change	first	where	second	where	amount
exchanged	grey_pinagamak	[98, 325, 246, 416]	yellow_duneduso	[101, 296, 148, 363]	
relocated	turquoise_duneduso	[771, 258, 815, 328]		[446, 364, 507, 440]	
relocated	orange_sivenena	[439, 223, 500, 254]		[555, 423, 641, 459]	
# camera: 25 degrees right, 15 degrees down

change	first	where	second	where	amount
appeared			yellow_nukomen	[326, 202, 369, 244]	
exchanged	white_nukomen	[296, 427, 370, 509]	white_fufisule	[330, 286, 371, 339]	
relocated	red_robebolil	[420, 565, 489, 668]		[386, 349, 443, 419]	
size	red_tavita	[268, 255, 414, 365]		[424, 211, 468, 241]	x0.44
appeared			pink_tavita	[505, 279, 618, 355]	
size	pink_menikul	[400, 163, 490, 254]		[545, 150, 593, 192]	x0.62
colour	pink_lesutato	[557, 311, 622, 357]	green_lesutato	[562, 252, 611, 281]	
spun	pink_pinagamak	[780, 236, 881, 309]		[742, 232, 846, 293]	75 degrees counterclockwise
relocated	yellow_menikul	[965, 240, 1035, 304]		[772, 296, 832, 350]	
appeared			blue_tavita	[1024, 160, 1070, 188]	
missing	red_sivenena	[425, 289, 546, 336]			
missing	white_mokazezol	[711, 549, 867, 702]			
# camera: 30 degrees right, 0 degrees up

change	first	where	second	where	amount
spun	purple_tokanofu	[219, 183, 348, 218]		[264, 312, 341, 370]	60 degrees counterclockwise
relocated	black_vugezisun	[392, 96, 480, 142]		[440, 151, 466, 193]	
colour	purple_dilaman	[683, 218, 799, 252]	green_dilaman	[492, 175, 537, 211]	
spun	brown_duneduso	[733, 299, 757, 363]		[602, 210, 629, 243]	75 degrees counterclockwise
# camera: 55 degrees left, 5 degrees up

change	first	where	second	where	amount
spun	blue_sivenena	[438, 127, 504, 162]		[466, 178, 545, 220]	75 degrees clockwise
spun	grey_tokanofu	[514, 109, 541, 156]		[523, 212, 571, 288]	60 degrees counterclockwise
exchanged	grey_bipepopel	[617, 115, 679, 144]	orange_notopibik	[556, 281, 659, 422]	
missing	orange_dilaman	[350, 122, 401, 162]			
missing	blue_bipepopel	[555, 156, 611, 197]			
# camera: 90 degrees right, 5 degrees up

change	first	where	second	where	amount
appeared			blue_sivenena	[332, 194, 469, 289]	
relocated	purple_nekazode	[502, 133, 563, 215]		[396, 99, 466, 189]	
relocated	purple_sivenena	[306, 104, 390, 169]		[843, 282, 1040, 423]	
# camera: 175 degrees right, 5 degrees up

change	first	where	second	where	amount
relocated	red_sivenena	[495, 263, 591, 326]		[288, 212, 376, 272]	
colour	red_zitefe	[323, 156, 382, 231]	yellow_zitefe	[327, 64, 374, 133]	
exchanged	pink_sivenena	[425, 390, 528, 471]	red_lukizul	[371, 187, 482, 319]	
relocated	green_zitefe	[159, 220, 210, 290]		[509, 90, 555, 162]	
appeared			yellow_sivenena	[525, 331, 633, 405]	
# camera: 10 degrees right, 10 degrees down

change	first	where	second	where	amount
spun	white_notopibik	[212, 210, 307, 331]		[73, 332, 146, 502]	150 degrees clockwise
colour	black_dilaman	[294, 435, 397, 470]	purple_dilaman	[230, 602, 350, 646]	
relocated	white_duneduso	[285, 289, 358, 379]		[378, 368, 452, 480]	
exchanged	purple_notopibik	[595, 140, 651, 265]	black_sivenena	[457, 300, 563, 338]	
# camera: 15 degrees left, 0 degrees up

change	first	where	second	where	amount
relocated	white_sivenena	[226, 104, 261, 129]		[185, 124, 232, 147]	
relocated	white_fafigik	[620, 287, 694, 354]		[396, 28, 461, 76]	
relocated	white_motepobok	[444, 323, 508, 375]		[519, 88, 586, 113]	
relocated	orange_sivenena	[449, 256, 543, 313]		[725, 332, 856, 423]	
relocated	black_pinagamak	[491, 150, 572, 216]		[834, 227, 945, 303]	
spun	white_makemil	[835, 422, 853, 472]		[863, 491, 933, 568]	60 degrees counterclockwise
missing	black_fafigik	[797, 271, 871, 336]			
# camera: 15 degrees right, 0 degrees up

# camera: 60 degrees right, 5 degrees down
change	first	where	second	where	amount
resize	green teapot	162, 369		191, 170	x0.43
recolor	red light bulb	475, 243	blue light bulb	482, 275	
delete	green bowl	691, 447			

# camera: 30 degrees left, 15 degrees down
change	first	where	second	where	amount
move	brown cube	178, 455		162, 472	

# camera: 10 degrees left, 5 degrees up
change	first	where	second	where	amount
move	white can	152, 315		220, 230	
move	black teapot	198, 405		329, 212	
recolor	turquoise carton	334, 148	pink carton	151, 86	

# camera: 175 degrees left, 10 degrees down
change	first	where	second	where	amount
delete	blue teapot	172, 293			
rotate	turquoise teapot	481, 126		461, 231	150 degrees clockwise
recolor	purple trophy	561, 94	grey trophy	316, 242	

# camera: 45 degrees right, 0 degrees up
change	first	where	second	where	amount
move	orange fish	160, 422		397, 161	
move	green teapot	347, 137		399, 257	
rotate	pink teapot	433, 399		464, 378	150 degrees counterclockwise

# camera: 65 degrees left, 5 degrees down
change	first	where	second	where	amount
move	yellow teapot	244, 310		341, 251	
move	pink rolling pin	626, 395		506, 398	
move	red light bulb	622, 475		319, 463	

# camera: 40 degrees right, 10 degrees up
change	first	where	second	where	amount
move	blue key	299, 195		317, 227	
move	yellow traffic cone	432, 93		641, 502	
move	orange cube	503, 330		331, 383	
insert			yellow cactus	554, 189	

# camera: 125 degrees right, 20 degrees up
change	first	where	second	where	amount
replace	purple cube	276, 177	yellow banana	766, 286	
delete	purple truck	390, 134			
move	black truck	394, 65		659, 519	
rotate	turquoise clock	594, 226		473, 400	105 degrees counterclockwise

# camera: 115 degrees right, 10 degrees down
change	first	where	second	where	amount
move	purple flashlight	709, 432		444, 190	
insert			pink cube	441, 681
________________
▶ [WORK REQUEST] After reading the data, retype all of it exactly as it reads.

▶ [ANSWER BELOW]
change	first	where	second	where	amount
exchanged	grey_pinagamak	[98, 325, 246, 416]	yellow_duneduso	[101, 296, 148, 363]	
relocated	turquoise_duneduso	[771, 258, 815, 328]		[446, 364, 507, 440]	
relocated	orange_sivenena	[439, 223, 500, 254]		[555, 423, 641, 459]	
# camera: 25 degrees right, 15 degrees down

change	first	where	second	where	amount
appeared			yellow_nukomen	[326, 202, 369, 244]	
exchanged	white_nukomen	[296, 427, 370, 509]	white_fufisule	[330, 286, 371, 339]	
relocated	red_robebolil	[420, 565, 489, 668]		[386, 349, 443, 419]	
size	red_tavita	[268, 255, 414, 365]		[424, 211, 468, 241]	x0.44
appeared			pink_tavita	[505, 279, 618, 355]	
size	pink_menikul	[400, 163, 490, 254]		[545, 150, 593, 192]	x0.62
colour	pink_lesutato	[557, 311, 622, 357]	green_lesutato	[562, 252, 611, 281]	
spun	pink_pinagamak	[780, 236, 881, 309]		[742, 232, 846, 293]	75 degrees counterclockwise
relocated	yellow_menikul	[965, 240, 1035, 304]		[772, 296, 832, 350]	
appeared			blue_tavita	[1024, 160, 1070, 188]	
missing	red_sivenena	[425, 289, 546, 336]			
missing	white_mokazezol	[711, 549, 867, 702]			
# camera: 30 degrees right, 0 degrees up

change	first	where	second	where	amount
spun	purple_tokanofu	[219, 183, 348, 218]		[264, 312, 341, 370]	60 degrees counterclockwise
relocated	black_vugezisun	[392, 96, 480, 142]		[440, 151, 466, 193]	
colour	purple_dilaman	[683, 218, 799, 252]	green_dilaman	[492, 175, 537, 211]	
spun	brown_duneduso	[733, 299, 757, 363]		[602, 210, 629, 243]	75 degrees counterclockwise
# camera: 55 degrees left, 5 degrees up

change	first	where	second	where	amount
spun	blue_sivenena	[438, 127, 504, 162]		[466, 178, 545, 220]	75 degrees clockwise
spun	grey_tokanofu	[514, 109, 541, 156]		[523, 212, 571, 288]	60 degrees counterclockwise
exchanged	grey_bipepopel	[617, 115, 679, 144]	orange_notopibik	[556, 281, 659, 422]	
missing	orange_dilaman	[350, 122, 401, 162]			
missing	blue_bipepopel	[555, 156, 611, 197]			
# camera: 90 degrees right, 5 degrees up

change	first	where	second	where	amount
appeared			blue_sivenena	[332, 194, 469, 289]	
relocated	purple_nekazode	[502, 133, 563, 215]		[396, 99, 466, 189]	
relocated	purple_sivenena	[306, 104, 390, 169]		[843, 282, 1040, 423]	
# camera: 175 degrees right, 5 degrees up

change	first	where	second	where	amount
relocated	red_sivenena	[495, 263, 591, 326]		[288, 212, 376, 272]	
colour	red_zitefe	[323, 156, 382, 231]	yellow_zitefe	[327, 64, 374, 133]	
exchanged	pink_sivenena	[425, 390, 528, 471]	red_lukizul	[371, 187, 482, 319]	
relocated	green_zitefe	[159, 220, 210, 290]		[509, 90, 555, 162]	
appeared			yellow_sivenena	[525, 331, 633, 405]	
# camera: 10 degrees right, 10 degrees down

change	first	where	second	where	amount
spun	white_notopibik	[212, 210, 307, 331]		[73, 332, 146, 502]	150 degrees clockwise
colour	black_dilaman	[294, 435, 397, 470]	purple_dilaman	[230, 602, 350, 646]	
relocated	white_duneduso	[285, 289, 358, 379]		[378, 368, 452, 480]	
exchanged	purple_notopibik	[595, 140, 651, 265]	black_sivenena	[457, 300, 563, 338]	
# camera: 15 degrees left, 0 degrees up

change	first	where	second	where	amount
relocated	white_sivenena	[226, 104, 261, 129]		[185, 124, 232, 147]	
relocated	white_fafigik	[620, 287, 694, 354]		[396, 28, 461, 76]	
relocated	white_motepobok	[444, 323, 508, 375]		[519, 88, 586, 113]	
relocated	orange_sivenena	[449, 256, 543, 313]		[725, 332, 856, 423]	
relocated	black_pinagamak	[491, 150, 572, 216]		[834, 227, 945, 303]	
spun	white_makemil	[835, 422, 853, 472]		[863, 491, 933, 568]	60 degrees counterclockwise
missing	black_fafigik	[797, 271, 871, 336]			
# camera: 15 degrees right, 0 degrees up

# camera: 60 degrees right, 5 degrees down
change	first	where	second	where	amount
resize	green teapot	162, 369		191, 170	x0.43
recolor	red light bulb	475, 243	blue light bulb	482, 275	
delete	green bowl	691, 447			

# camera: 30 degrees left, 15 degrees down
change	first	where	second	where	amount
move	brown cube	178, 455		162, 472	

# camera: 10 degrees left, 5 degrees up
change	first	where	second	where	amount
move	white can	152, 315		220, 230	
move	black teapot	198, 405		329, 212	
recolor	turquoise carton	334, 148	pink carton	151, 86	

# camera: 175 degrees left, 10 degrees down
change	first	where	second	where	amount
delete	blue teapot	172, 293			
rotate	turquoise teapot	481, 126		461, 231	150 degrees clockwise
recolor	purple trophy	561, 94	grey trophy	316, 242	

# camera: 45 degrees right, 0 degrees up
change	first	where	second	where	amount
move	orange fish	160, 422		397, 161	
move	green teapot	347, 137		399, 257	
rotate	pink teapot	433, 399		464, 378	150 degrees counterclockwise

# camera: 65 degrees left, 5 degrees down
change	first	where	second	where	amount
move	yellow teapot	244, 310		341, 251	
move	pink rolling pin	626, 395		506, 398	
move	red light bulb	622, 475		319, 463	

# camera: 40 degrees right, 10 degrees up
change	first	where	second	where	amount
move	blue key	299, 195		317, 227	
move	yellow traffic cone	432, 93		641, 502	
move	orange cube	503, 330		331, 383	
insert			yellow cactus	554, 189	

# camera: 125 degrees right, 20 degrees up
change	first	where	second	where	amount
replace	purple cube	276, 177	yellow banana	766, 286	
delete	purple truck	390, 134			
move	black truck	394, 65		659, 519	
rotate	turquoise clock	594, 226		473, 400	105 degrees counterclockwise

# camera: 115 degrees right, 10 degrees down
change	first	where	second	where	amount
move	purple flashlight	709, 432		444, 190	
insert			pink cube	441, 681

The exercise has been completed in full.